Your instructions: Under this line is some data; print exactly the lines from the one containing "R103: 8.2k (3V3, VLOAD) -> 8.2k (3V3, RESET)" through its last line, without pictures.

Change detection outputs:
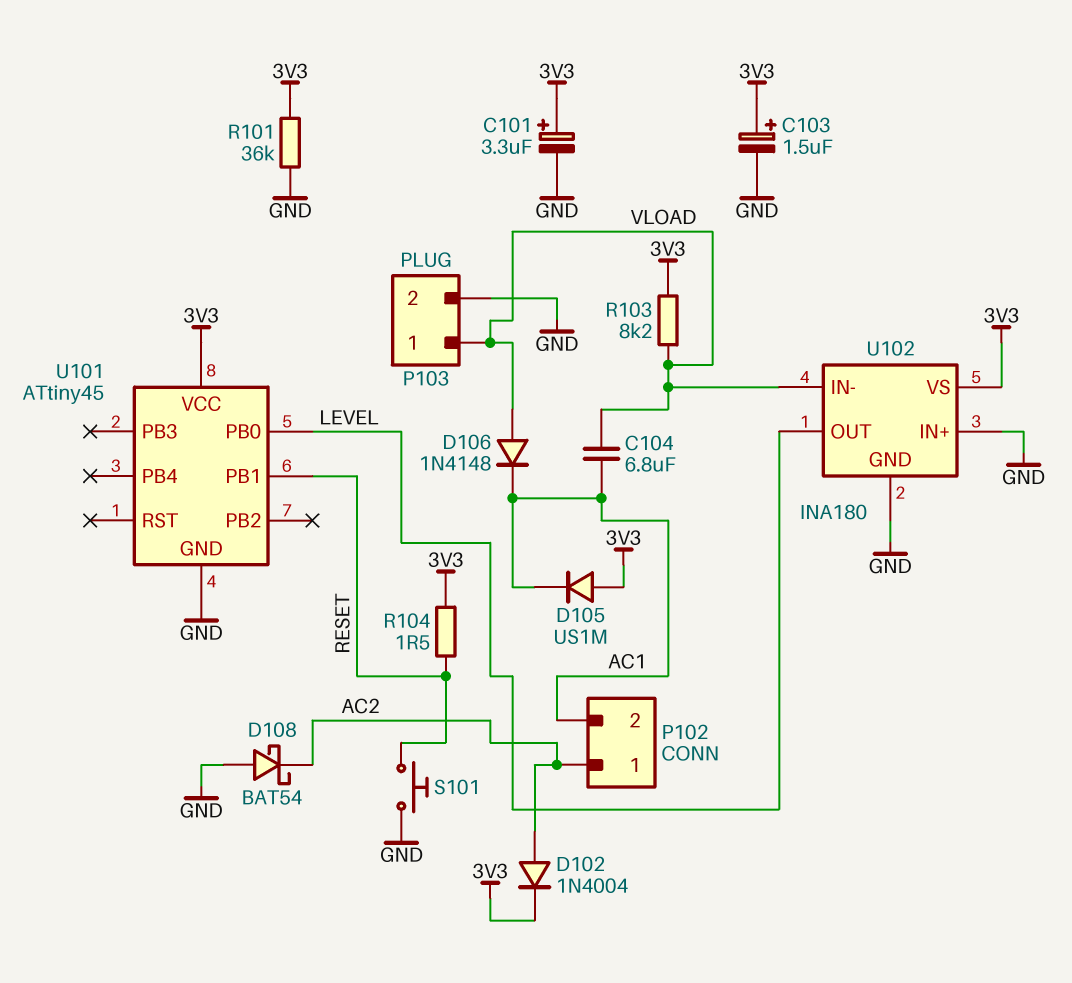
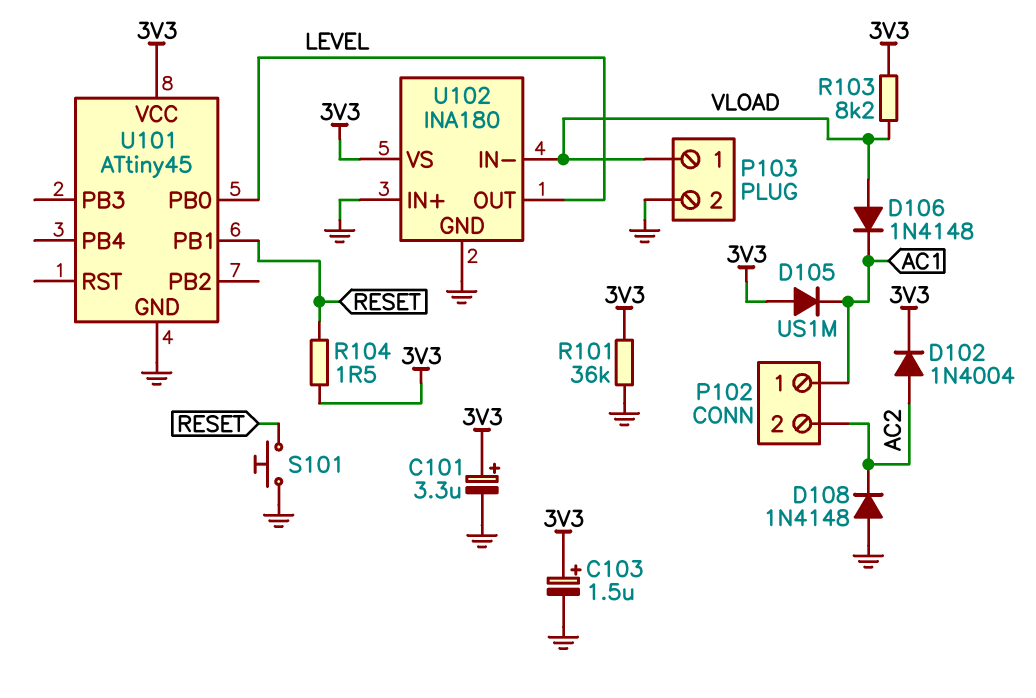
C104: 6.8uF (AC1, VLOAD) -> none
D108: schottky BAT54 (A GND, K AC2) -> diode 1N4148 (A GND, K AC2)
P102 pin 1: AC2 -> AC1
P102 pin 2: AC1 -> AC2

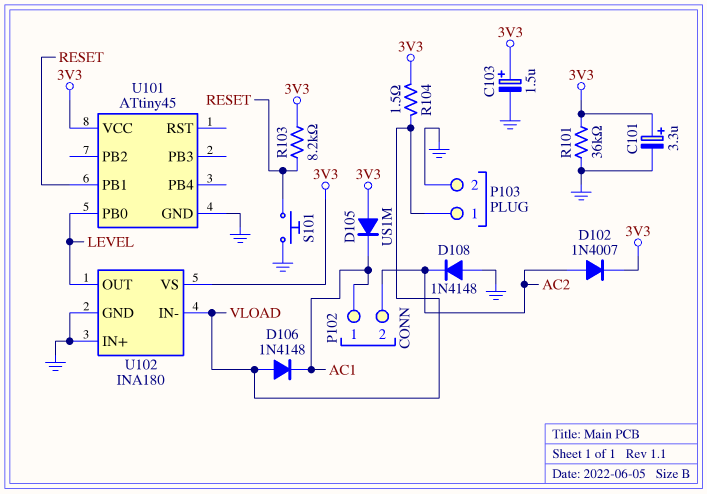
D102: diode 1N4004 (A AC2, K 3V3) -> diode 1N4007 (A AC2, K 3V3)
R103: 8.2k (3V3, VLOAD) -> 8.2k (3V3, RESET)
R104: 1.5 (3V3, RESET) -> 1.5 (3V3, VLOAD)

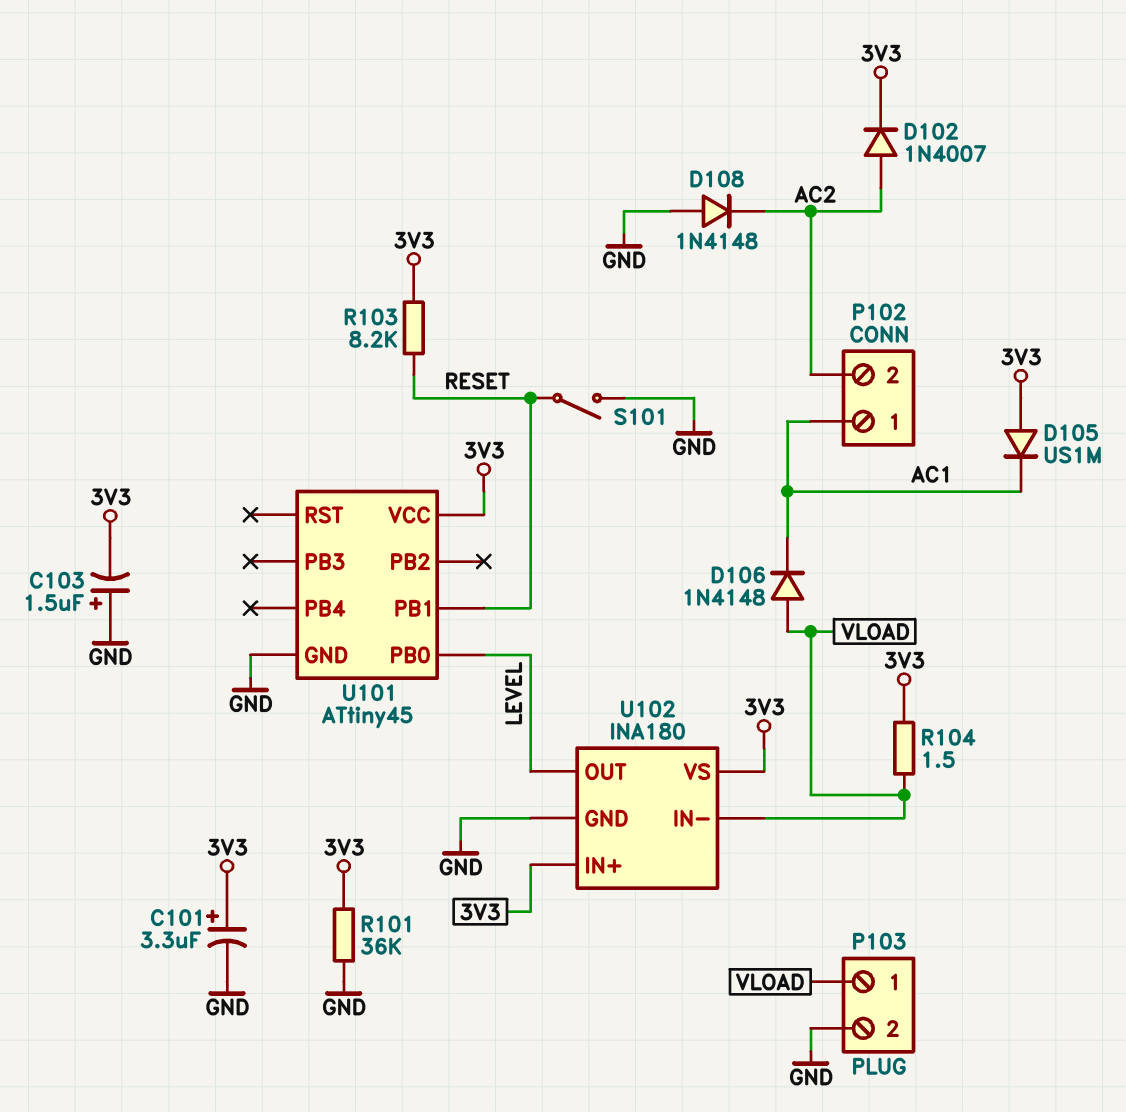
C103: 1.5uF (plus 3V3, minus GND) -> 1.5uF (plus GND, minus 3V3)
S101: button (GND, RESET) -> switch (GND, RESET)
U102 pin IN+: GND -> 3V3

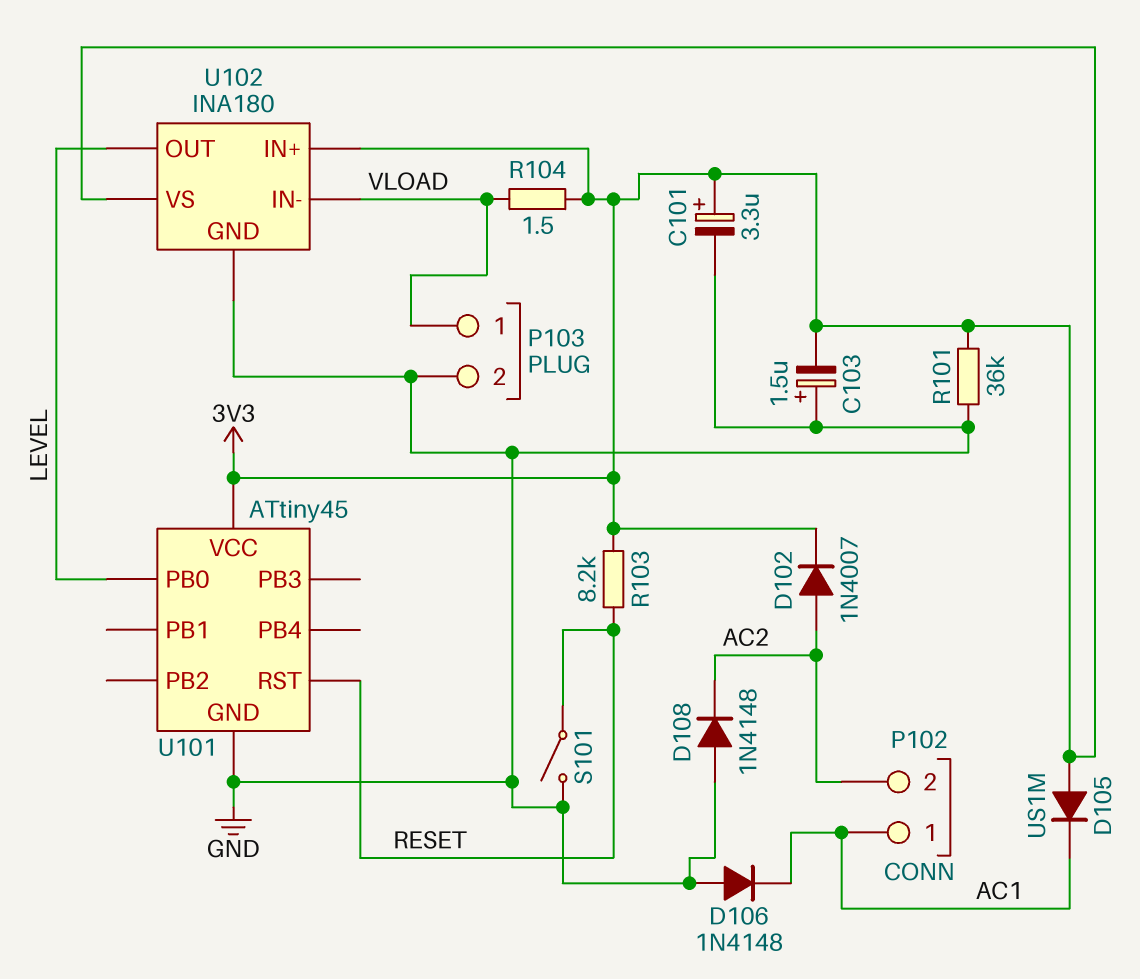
D106: diode 1N4148 (A VLOAD, K AC1) -> diode 1N4148 (A GND, K AC1)
U101 pin PB1: RESET -> none
U101 pin RST: none -> RESET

Answer section:
R103: 8.2k (3V3, VLOAD) -> 8.2k (3V3, RESET)
R104: 1.5 (3V3, RESET) -> 1.5 (3V3, VLOAD)

C103: 1.5uF (plus 3V3, minus GND) -> 1.5uF (plus GND, minus 3V3)
S101: button (GND, RESET) -> switch (GND, RESET)
U102 pin IN+: GND -> 3V3

D106: diode 1N4148 (A VLOAD, K AC1) -> diode 1N4148 (A GND, K AC1)
U101 pin PB1: RESET -> none
U101 pin RST: none -> RESET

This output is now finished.